Dataset records:
● ● ●

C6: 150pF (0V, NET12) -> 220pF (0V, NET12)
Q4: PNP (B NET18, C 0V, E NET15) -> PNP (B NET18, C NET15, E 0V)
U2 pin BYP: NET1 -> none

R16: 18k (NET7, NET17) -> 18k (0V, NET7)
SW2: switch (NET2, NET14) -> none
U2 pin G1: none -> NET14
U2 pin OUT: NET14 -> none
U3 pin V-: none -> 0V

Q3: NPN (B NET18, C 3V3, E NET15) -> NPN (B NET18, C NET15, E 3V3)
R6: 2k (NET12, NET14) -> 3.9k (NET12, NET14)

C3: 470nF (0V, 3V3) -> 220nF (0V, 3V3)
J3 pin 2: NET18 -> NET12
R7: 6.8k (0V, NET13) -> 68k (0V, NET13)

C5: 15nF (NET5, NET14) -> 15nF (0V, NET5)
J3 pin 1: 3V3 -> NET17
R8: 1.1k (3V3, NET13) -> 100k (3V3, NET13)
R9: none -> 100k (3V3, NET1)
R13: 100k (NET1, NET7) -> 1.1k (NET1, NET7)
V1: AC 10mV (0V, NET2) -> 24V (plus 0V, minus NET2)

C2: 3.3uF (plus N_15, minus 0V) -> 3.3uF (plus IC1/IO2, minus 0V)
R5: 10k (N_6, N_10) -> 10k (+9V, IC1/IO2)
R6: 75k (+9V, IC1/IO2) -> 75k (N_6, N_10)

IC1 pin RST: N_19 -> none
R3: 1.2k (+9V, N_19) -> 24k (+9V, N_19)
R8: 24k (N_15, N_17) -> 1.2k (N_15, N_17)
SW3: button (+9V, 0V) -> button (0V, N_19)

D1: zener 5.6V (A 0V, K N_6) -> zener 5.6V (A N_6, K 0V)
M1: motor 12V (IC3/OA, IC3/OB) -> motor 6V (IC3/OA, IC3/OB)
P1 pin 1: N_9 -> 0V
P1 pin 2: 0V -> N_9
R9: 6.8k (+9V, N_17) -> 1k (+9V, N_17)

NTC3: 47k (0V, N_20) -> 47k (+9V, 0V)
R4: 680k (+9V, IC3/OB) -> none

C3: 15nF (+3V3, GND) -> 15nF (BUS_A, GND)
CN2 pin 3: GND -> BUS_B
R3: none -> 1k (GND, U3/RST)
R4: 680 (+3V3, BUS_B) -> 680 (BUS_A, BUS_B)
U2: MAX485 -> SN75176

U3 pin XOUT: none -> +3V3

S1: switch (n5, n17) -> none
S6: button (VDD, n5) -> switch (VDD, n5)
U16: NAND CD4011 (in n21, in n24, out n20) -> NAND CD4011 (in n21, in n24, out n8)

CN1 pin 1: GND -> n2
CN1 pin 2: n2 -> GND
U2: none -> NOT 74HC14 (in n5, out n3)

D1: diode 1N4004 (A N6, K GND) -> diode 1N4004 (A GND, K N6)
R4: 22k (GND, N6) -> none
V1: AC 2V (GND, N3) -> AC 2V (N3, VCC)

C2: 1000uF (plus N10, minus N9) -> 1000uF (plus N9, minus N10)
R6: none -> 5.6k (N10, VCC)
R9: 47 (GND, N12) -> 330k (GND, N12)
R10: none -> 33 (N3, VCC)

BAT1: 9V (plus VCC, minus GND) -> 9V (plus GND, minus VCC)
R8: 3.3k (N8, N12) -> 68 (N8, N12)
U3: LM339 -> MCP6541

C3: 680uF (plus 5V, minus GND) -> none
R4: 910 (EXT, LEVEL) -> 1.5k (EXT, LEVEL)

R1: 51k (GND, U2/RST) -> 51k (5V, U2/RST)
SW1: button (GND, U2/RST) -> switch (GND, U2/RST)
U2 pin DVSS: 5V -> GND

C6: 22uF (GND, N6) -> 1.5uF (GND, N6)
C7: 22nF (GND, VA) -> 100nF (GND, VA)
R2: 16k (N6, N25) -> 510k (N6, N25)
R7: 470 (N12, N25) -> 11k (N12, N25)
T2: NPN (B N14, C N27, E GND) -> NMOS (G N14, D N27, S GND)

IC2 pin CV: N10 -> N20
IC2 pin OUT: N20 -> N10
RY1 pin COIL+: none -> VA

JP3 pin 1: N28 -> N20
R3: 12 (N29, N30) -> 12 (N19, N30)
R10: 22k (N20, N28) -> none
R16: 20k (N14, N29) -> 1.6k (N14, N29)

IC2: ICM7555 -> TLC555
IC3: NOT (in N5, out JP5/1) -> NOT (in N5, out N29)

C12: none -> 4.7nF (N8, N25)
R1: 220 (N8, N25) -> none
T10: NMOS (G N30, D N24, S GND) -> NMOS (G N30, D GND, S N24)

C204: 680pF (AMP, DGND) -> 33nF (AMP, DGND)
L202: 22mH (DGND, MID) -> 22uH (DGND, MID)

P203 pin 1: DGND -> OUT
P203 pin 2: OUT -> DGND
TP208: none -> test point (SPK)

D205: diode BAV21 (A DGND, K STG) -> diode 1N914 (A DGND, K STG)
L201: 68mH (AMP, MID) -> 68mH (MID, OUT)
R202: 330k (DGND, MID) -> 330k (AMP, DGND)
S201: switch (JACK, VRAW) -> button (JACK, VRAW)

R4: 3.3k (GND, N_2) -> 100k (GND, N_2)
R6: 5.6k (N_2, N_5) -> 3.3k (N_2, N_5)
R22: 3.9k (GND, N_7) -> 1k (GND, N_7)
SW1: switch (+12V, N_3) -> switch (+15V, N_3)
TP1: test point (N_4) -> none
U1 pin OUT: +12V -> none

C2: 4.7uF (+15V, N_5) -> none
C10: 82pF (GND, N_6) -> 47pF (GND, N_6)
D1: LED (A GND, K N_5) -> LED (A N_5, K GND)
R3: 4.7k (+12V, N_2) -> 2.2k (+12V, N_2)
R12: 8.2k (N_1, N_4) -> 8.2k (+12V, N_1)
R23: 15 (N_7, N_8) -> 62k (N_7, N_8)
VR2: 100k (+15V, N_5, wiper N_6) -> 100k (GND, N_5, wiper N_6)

● ● ●

Work instruction: Say how many lines in the records above hold "DGND", and give no other text.

Solution for this exercise: 6